## [What the exercise asks]
Look through the listing below and count the lines holding "purple". Reply with the number alone.

┄┄┄┄┄┄┄┄┄┄┄┄┄┄┄┄┄┄┄┄

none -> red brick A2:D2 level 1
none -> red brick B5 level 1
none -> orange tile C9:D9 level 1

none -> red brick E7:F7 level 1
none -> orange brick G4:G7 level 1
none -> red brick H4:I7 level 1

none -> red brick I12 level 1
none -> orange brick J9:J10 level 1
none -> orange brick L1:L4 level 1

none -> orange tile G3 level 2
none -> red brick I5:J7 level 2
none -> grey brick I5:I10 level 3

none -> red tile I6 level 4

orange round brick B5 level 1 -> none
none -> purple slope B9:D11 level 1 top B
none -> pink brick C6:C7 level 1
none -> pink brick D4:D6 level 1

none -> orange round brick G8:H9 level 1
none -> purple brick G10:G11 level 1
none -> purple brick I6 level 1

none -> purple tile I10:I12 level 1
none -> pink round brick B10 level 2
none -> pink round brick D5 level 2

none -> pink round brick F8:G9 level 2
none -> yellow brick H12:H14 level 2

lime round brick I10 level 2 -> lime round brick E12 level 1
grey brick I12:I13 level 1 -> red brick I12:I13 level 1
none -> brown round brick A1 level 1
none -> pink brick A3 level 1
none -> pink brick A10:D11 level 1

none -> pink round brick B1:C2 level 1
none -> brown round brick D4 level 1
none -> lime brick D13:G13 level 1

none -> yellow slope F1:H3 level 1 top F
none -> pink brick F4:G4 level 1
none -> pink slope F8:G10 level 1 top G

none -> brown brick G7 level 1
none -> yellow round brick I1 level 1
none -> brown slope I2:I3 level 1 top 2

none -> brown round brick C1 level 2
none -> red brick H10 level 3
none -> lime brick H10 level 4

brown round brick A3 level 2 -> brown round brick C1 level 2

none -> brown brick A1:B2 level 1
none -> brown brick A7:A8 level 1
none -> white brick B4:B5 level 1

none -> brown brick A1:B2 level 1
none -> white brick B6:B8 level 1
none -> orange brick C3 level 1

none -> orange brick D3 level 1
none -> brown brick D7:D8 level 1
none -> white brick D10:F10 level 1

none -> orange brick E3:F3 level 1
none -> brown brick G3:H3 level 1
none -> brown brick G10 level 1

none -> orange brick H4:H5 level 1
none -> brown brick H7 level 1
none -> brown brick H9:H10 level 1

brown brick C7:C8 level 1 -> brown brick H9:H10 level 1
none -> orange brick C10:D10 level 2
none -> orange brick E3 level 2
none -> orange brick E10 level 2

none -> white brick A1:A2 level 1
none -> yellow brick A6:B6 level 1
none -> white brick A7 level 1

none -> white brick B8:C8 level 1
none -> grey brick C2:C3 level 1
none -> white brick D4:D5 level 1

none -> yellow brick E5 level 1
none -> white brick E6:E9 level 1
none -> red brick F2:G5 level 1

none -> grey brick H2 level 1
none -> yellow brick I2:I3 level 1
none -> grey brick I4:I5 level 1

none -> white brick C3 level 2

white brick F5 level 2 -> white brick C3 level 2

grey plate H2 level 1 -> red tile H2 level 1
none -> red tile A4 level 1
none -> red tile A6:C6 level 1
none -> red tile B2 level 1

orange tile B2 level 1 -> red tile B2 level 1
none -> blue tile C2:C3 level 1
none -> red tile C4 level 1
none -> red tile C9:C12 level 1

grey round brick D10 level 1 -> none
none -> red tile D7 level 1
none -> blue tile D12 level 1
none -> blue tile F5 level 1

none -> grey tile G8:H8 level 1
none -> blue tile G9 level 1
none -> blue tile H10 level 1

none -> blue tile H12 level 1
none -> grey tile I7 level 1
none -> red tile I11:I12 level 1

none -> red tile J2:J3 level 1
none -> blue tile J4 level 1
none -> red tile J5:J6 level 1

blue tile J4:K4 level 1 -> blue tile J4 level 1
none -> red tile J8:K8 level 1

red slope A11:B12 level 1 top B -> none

┄┄┄┄┄┄┄┄┄┄┄┄┄┄┄┄┄┄┄┄

## [Answer for this exercise]
4